Image sets with object changes:
- - -
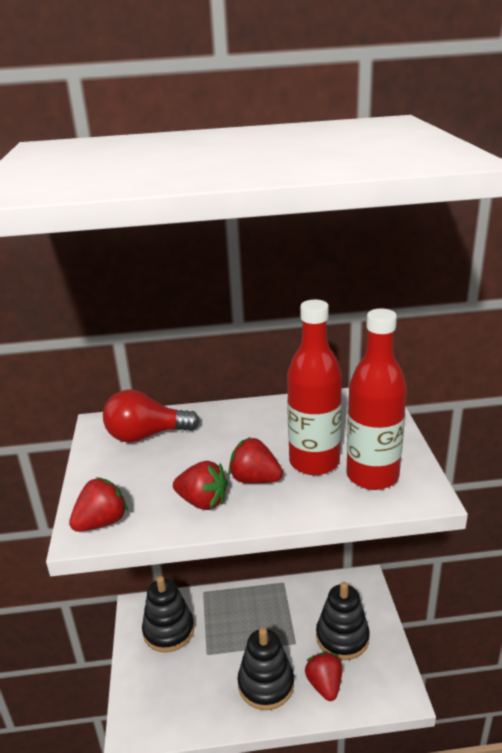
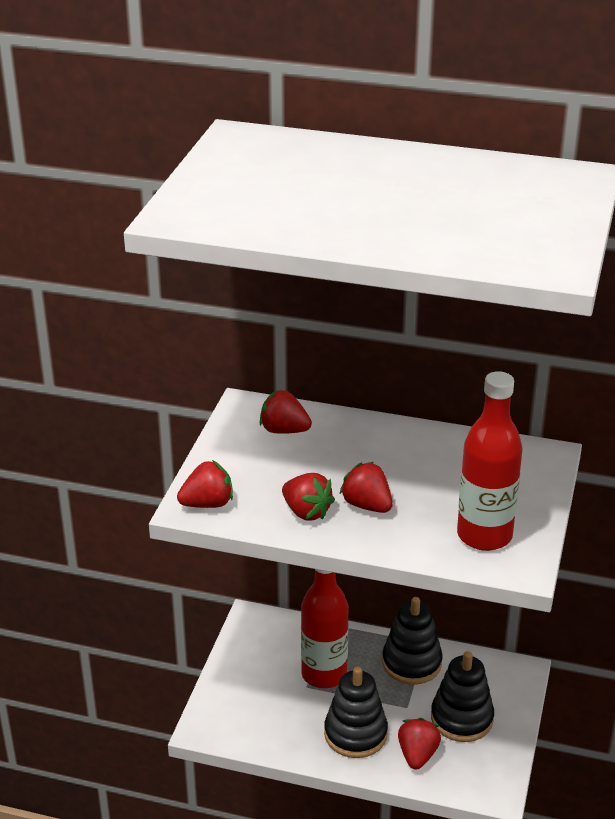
camera: 20 degrees right, 5 degrees up
(146, 435) = (284, 430): red light bulb -> red strawberry
(168, 630) = (276, 651): black stacking toy -> black stacking toy (411, 663)
(314, 462) = (435, 505): red bottle -> red bottle (324, 674)

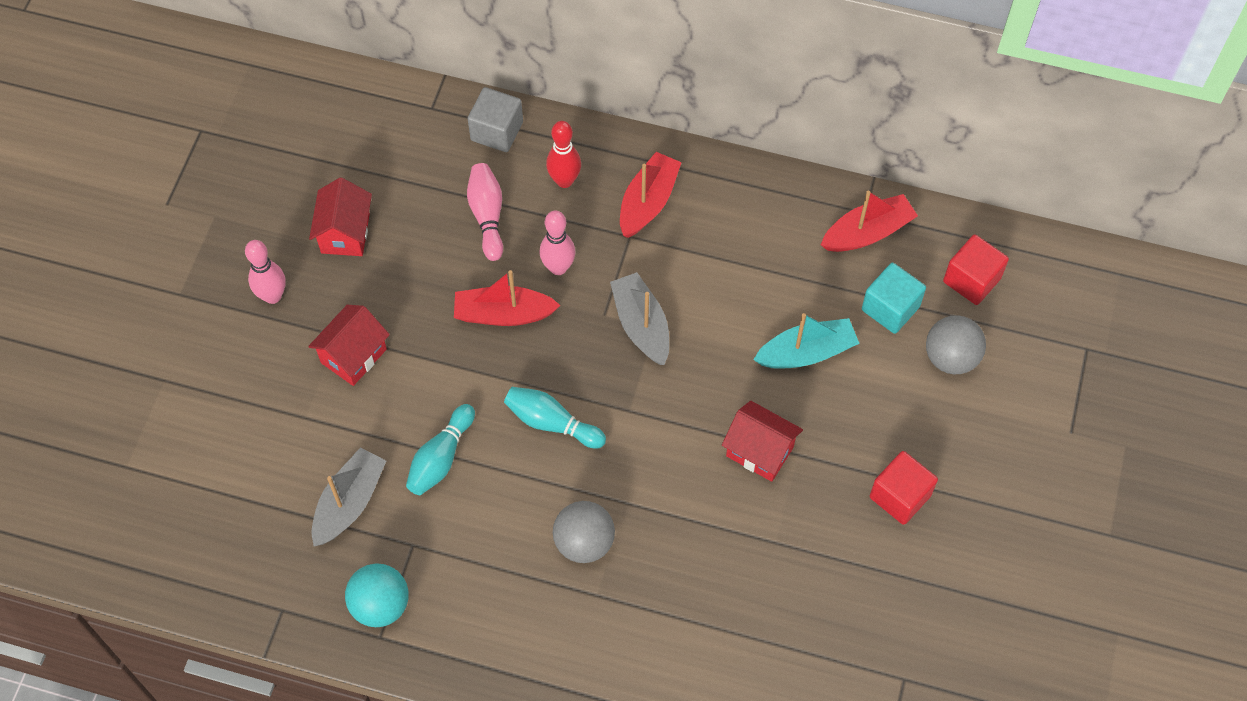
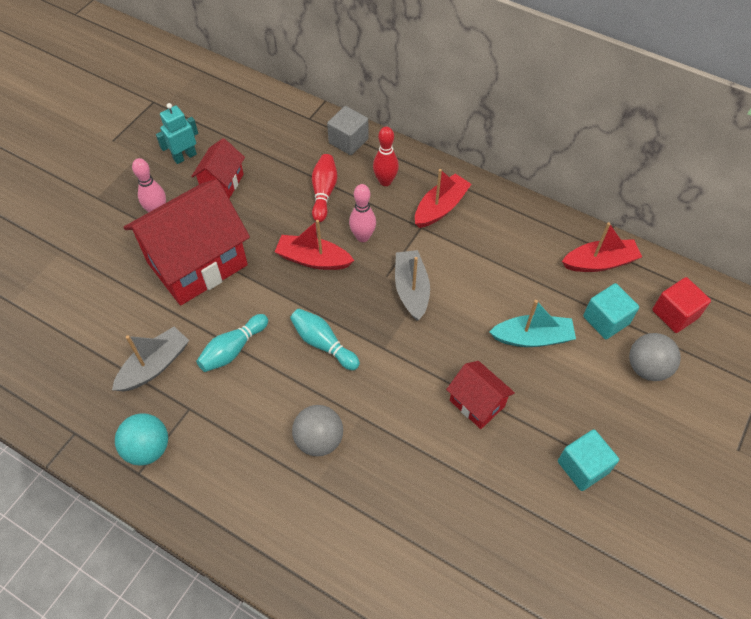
camera: 15 degrees right, 5 degrees down
(278, 205) = (184, 156): none -> turquoise robot
(353, 356) = (197, 264): red house -> red house, size x2.03
(487, 216) = (324, 192): pink bowling pin -> red bowling pin
(900, 496) = (583, 467): red cube -> turquoise cube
- - -
◆ Problem to work on: Nothing but the lines from the first line of the data through the line with "camera: 15 degrees right, 5 degrees down" belongs in the answer, copied exactly and without pictures.

◆ Exercise answer:
camera: 20 degrees right, 5 degrees up
(146, 435) = (284, 430): red light bulb -> red strawberry
(168, 630) = (276, 651): black stacking toy -> black stacking toy (411, 663)
(314, 462) = (435, 505): red bottle -> red bottle (324, 674)

camera: 15 degrees right, 5 degrees down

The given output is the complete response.